[THE PROBLEM]
Find the string "none" in the entries and copy each line that has it.
Segment Start: EXERCISE INPUTS
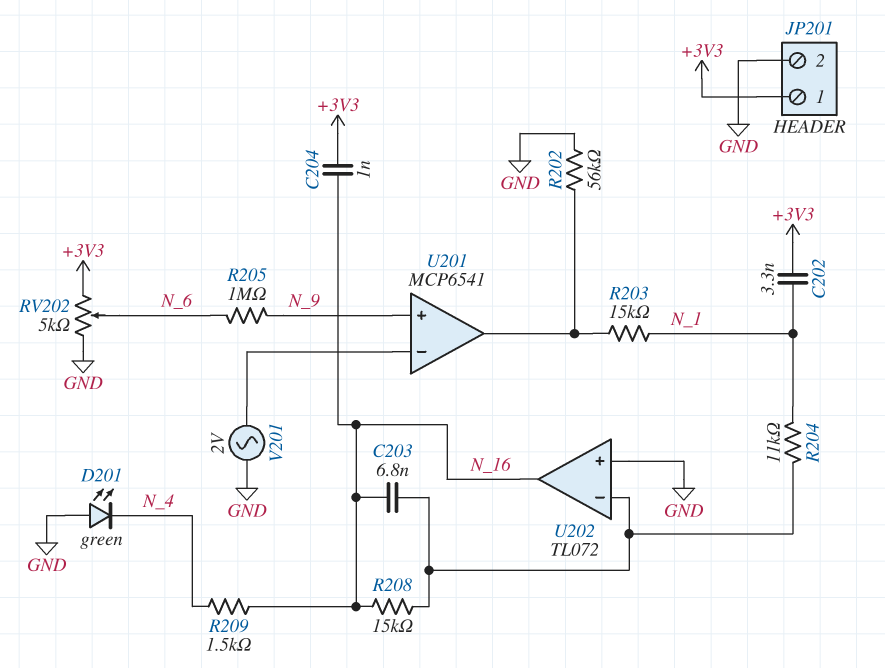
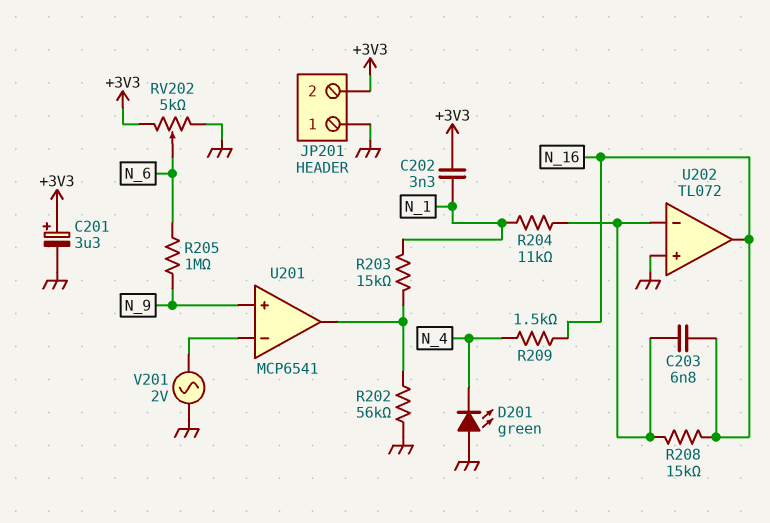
C201: none -> 3.3uF (plus +3V3, minus GND)
C204: 1nF (+3V3, N_16) -> none
JP201 pin 1: +3V3 -> GND
JP201 pin 2: GND -> +3V3

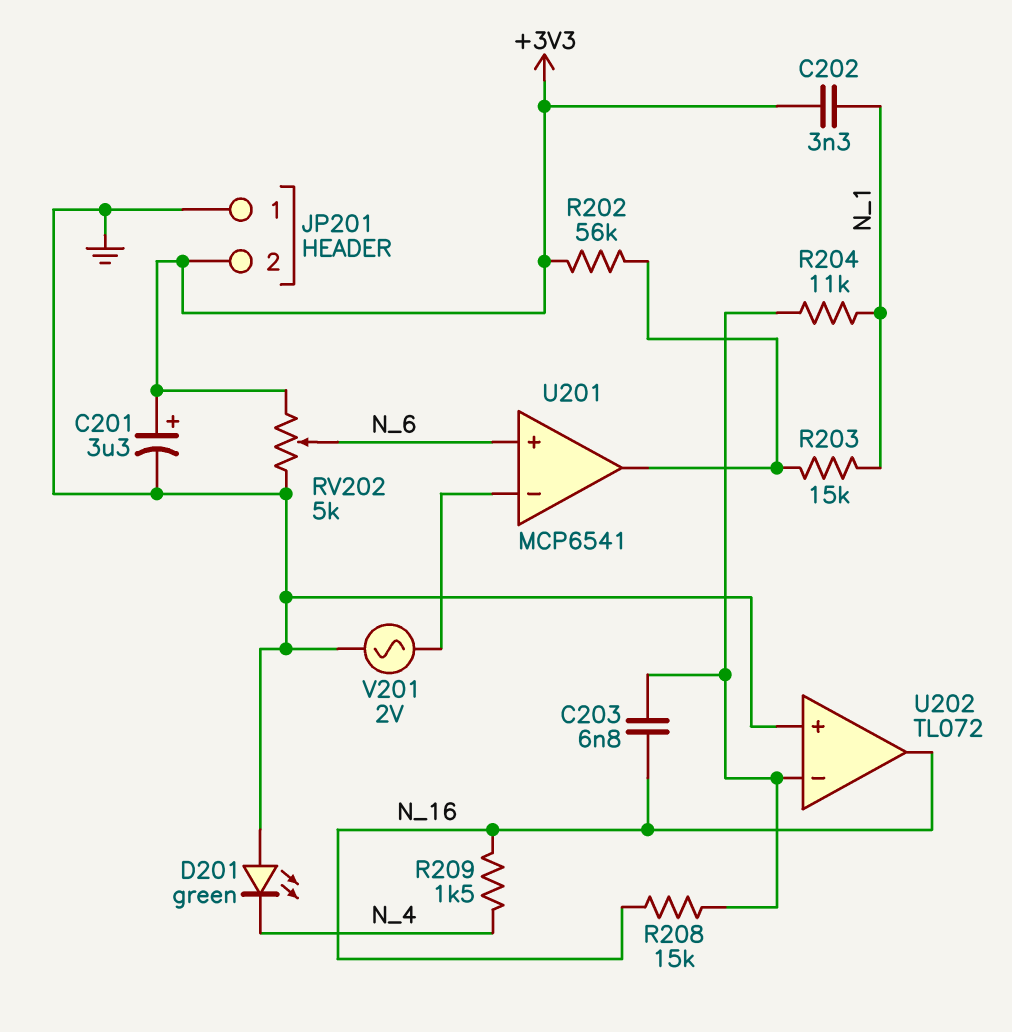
R202: 56k (GND, U201/out) -> 56k (+3V3, U201/out)
R205: 1M (N_6, N_9) -> none
U201 pin in+: N_9 -> N_6

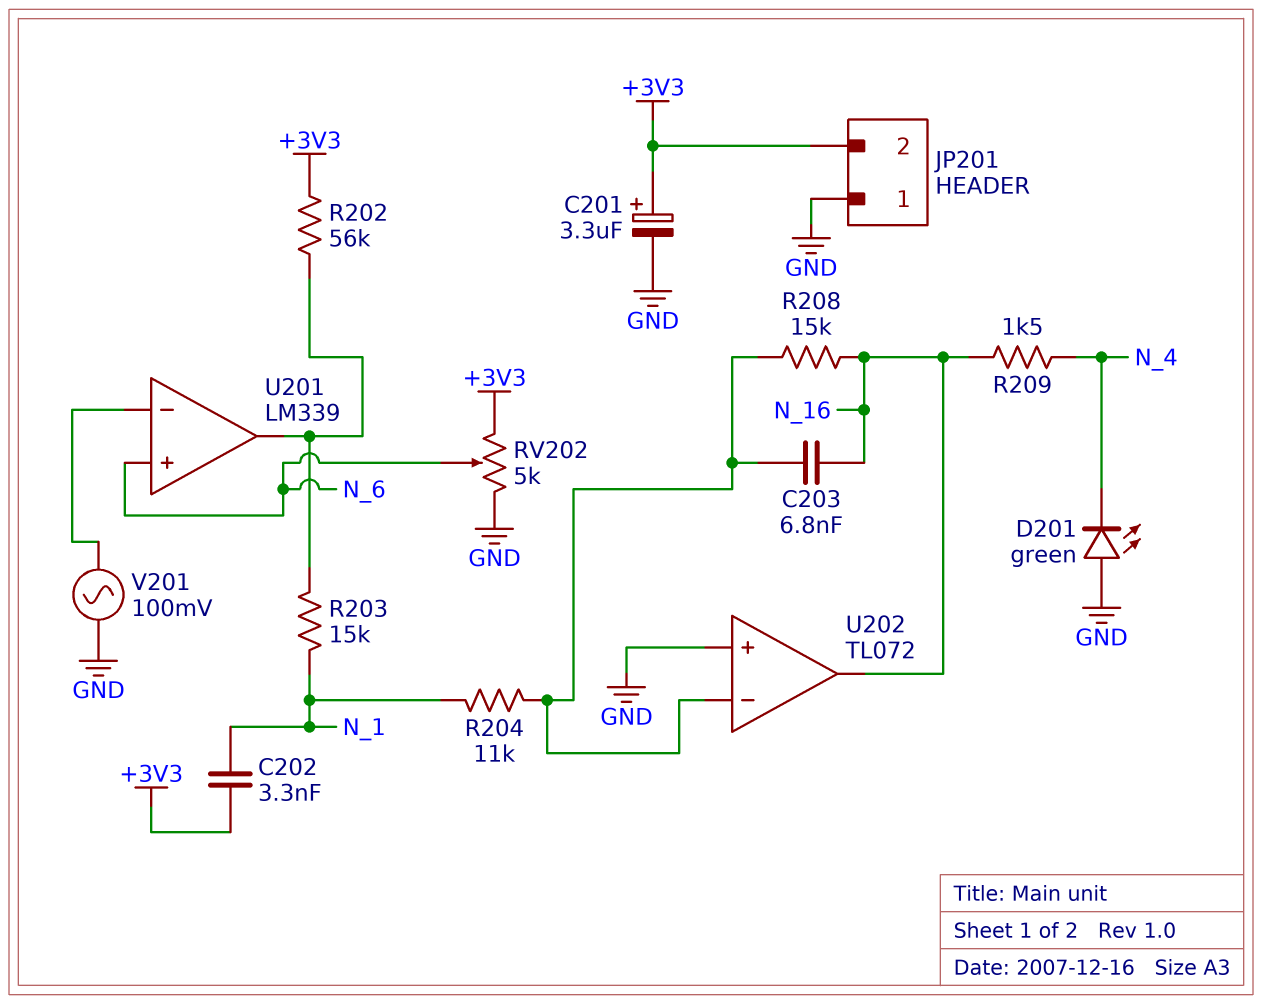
U201: MCP6541 -> LM339
V201: AC 2V (GND, U201/in-) -> AC 100mV (GND, U201/in-)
Segment End: EXERCISE INPUTS
[TASK RESPONSE]
C201: none -> 3.3uF (plus +3V3, minus GND)
C204: 1nF (+3V3, N_16) -> none
R205: 1M (N_6, N_9) -> none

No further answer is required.